▶ [How to complete this task]: For each line in the data below that holds "BUZZER", return a copy.

▶ [Records provided]:
════════
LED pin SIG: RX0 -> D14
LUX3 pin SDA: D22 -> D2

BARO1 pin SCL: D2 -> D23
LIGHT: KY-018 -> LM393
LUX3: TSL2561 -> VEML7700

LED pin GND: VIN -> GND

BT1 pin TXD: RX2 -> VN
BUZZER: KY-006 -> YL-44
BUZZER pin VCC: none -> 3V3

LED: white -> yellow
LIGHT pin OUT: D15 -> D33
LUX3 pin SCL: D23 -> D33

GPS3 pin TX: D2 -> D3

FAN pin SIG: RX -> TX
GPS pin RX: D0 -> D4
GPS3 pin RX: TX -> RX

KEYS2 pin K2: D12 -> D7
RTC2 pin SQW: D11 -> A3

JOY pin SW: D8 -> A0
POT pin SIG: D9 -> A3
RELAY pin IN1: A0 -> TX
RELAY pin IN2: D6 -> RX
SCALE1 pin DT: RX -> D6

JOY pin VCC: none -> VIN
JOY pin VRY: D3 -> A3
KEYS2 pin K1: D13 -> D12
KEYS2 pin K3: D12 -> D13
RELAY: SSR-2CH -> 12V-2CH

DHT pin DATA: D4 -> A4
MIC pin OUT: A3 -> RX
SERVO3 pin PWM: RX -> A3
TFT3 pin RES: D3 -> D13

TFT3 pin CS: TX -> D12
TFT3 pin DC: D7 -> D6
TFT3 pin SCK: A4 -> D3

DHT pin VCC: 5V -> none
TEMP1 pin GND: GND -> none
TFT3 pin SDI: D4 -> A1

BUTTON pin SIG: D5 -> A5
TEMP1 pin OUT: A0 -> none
════════
▶ [Task response]:
BUZZER: KY-006 -> YL-44
BUZZER pin VCC: none -> 3V3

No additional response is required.